<<<<

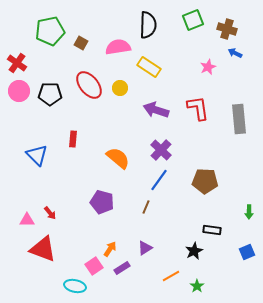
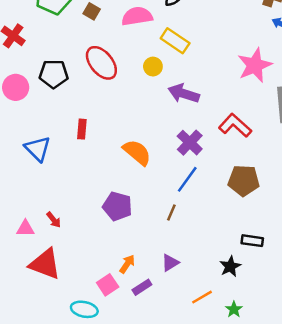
pink star: (208, 67) -> (255, 65), moved, size x1.8
yellow circle: (120, 88) -> (153, 67), moved
pink circle: (19, 91) -> (16, 87), moved
red L-shape: (198, 108) -> (235, 125), moved, turned -40

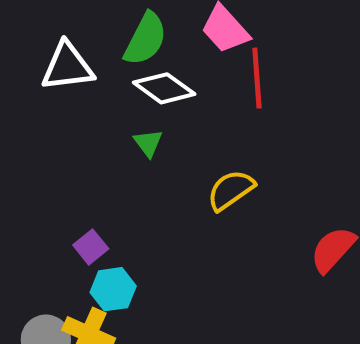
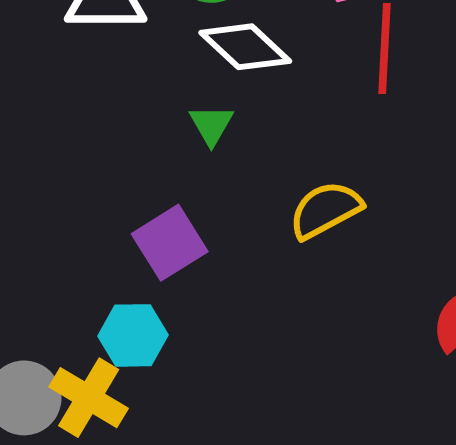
purple square: (91, 247) -> (170, 243), moved, size x1.4

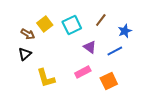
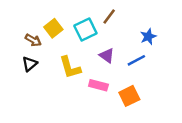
brown line: (101, 20) -> (109, 16), moved
pink rectangle: (83, 72) -> (98, 85), turned 42
yellow L-shape: (46, 78) -> (70, 67), moved

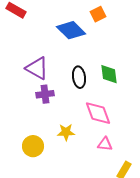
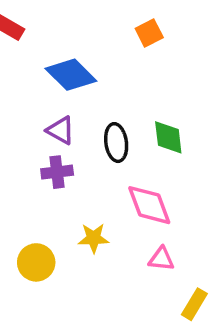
blue diamond: (71, 30) -> (71, 75), moved
purple triangle: (37, 68) -> (61, 130), moved, size x0.7

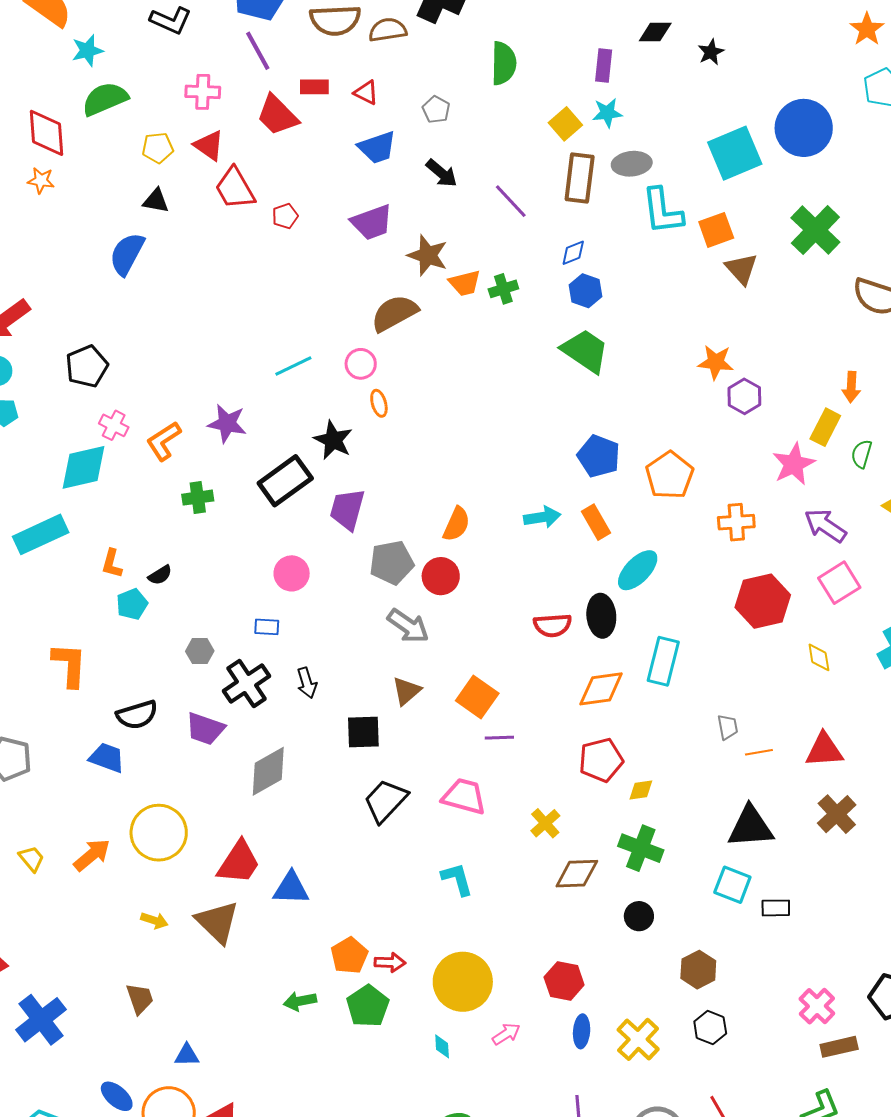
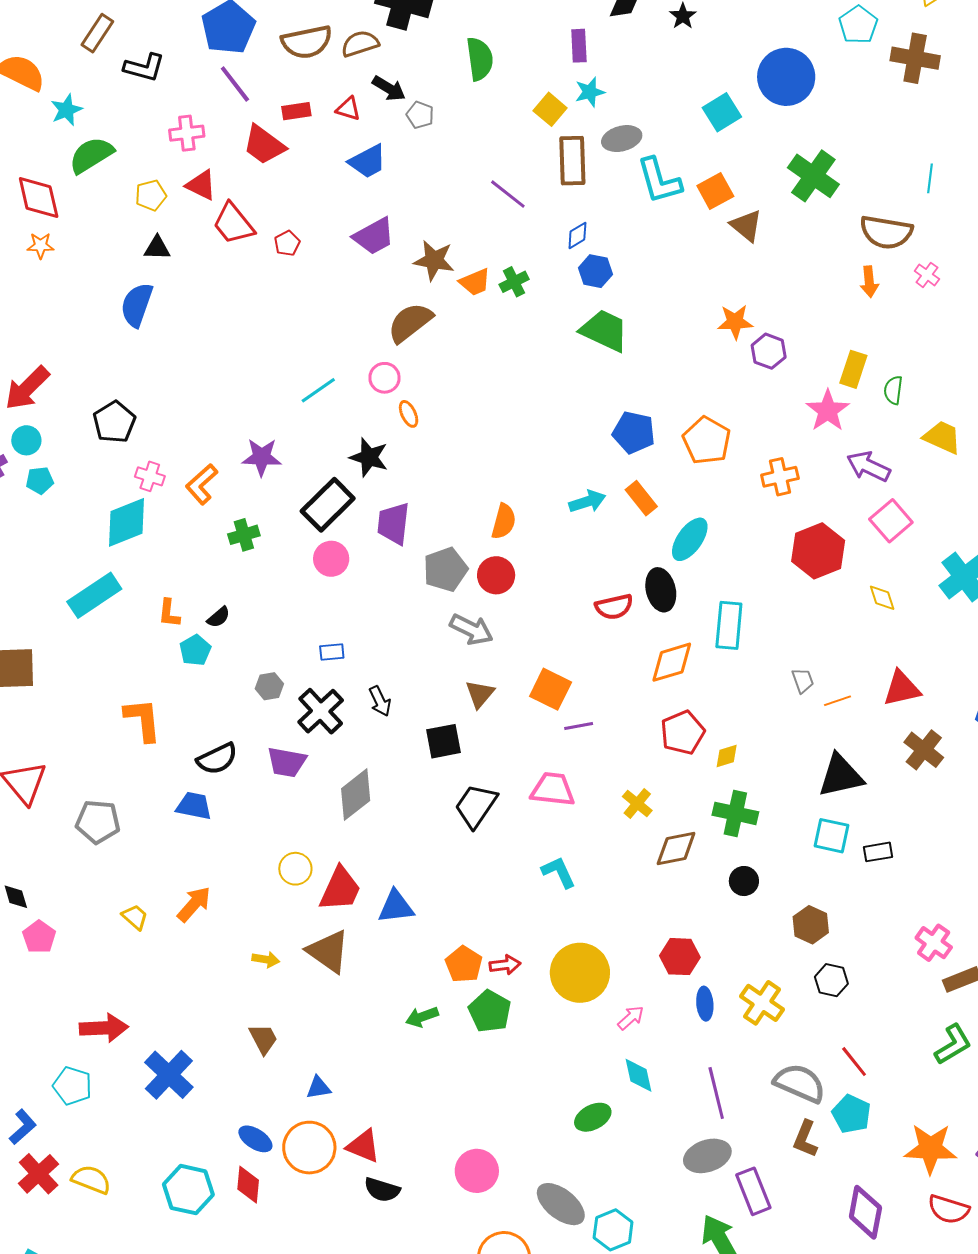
cyan square: (735, 153) -> (722, 112), size x0.7
black arrow: (442, 173) -> (389, 88), moved
orange arrow: (851, 387) -> (869, 282), moved
pink circle: (292, 573) -> (331, 559), moved
yellow circle: (159, 833) -> (295, 869), moved, size x0.6
cyan diamond: (442, 1046) -> (639, 1075), moved, size x1.5

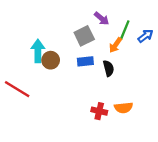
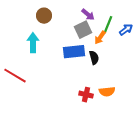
gray square: (84, 36) -> (83, 30), moved
brown circle: (51, 60) -> (44, 16), moved
blue rectangle: (85, 61) -> (74, 52), size x1.5

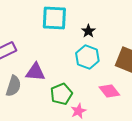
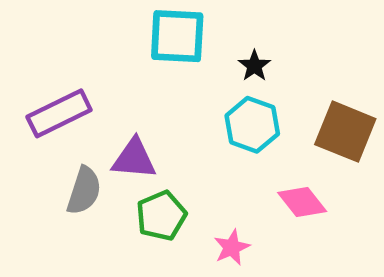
green pentagon: (61, 94) -> (161, 216), moved

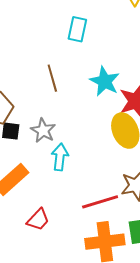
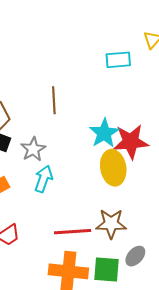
cyan rectangle: (77, 29) -> (118, 60), moved, turned 60
cyan star: (105, 81) -> (104, 133), moved

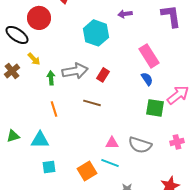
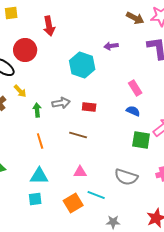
pink rectangle: (149, 56) -> (135, 88), size x0.7
gray arrow: (75, 71) -> (61, 103), size x0.7
red rectangle: (103, 75) -> (89, 107), turned 64
blue semicircle: (147, 79) -> (133, 111), turned -32
cyan triangle: (40, 140) -> (39, 176), moved
pink triangle: (112, 143) -> (80, 172), moved

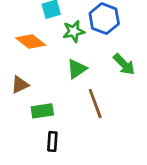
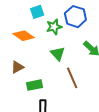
green triangle: (77, 69) -> (58, 54), turned -35

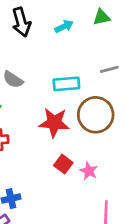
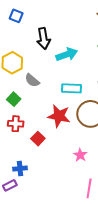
cyan arrow: (64, 26) -> (67, 55), moved, size x1.5
red square: (63, 164) -> (38, 139), moved

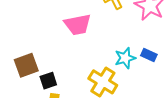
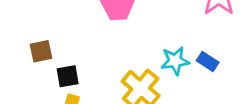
brown square: (26, 65) -> (41, 51), size x0.7

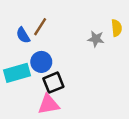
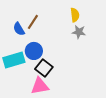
yellow semicircle: (117, 28) -> (75, 15), moved
black square: (53, 83) -> (44, 68), turned -30

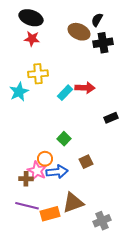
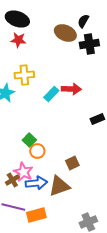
green square: (64, 139) -> (29, 140), moved
orange circle: (45, 159) -> (37, 151), moved
blue arrow: (57, 172) -> (36, 183), moved
brown cross: (26, 179) -> (12, 180), turned -32
brown triangle: (73, 203) -> (59, 186), moved

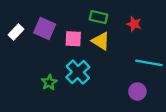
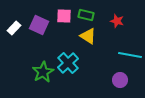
pink square: (73, 39) -> (64, 16), moved
green star: (49, 82) -> (43, 72), size x1.5

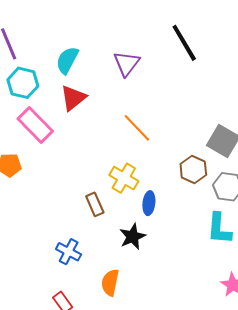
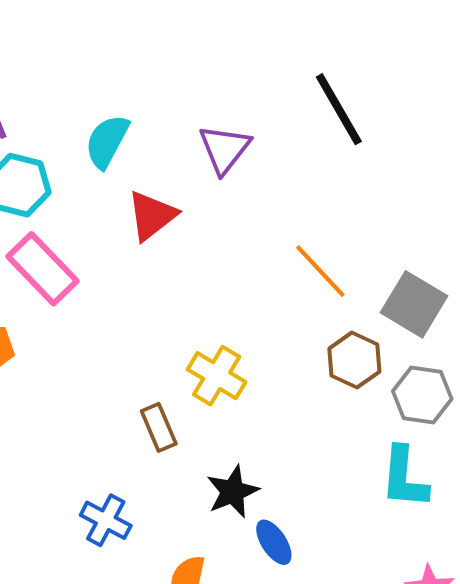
red triangle: (73, 98) -> (152, 216), moved
orange line: (137, 128) -> (320, 271), moved
blue ellipse: (149, 203) -> (274, 542), moved, turned -40

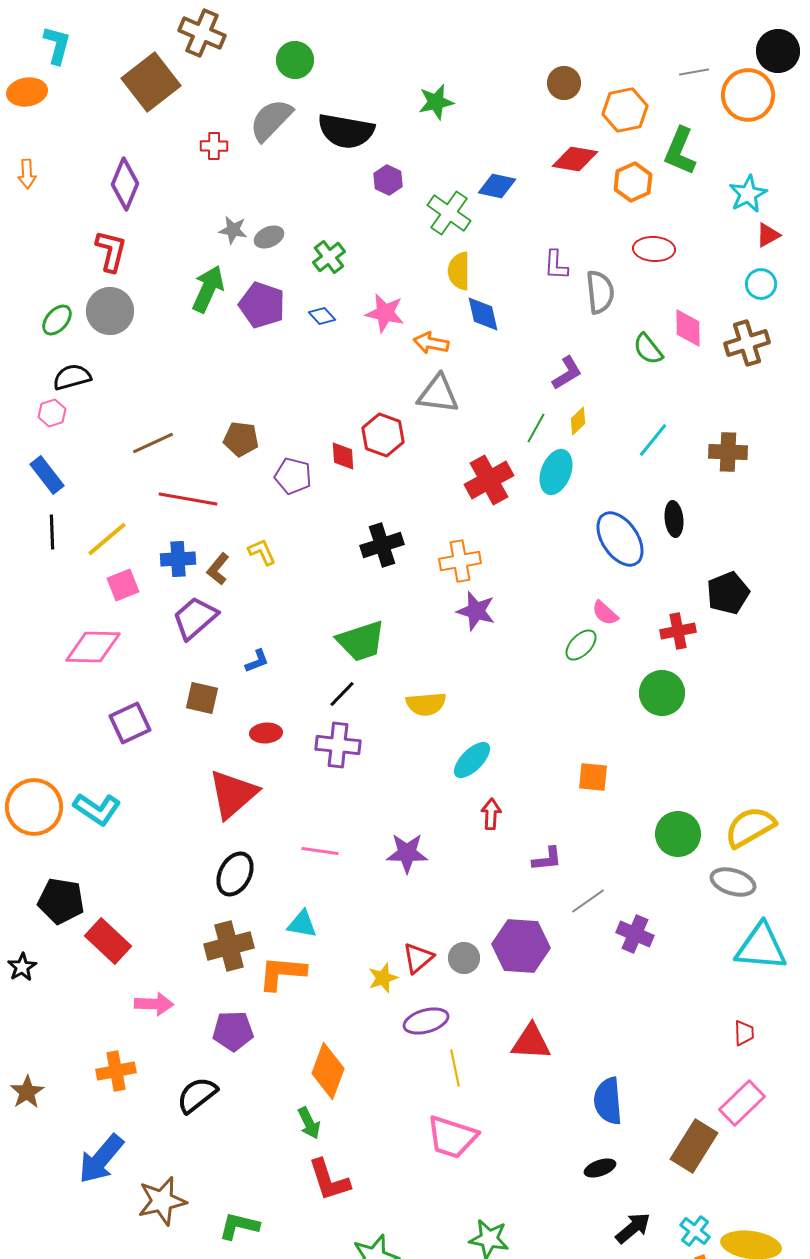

>>>>

## Task instructions:
Look over the entries above and count the lines where the word "rectangle" appears, then report only that count.

## Task solution:
5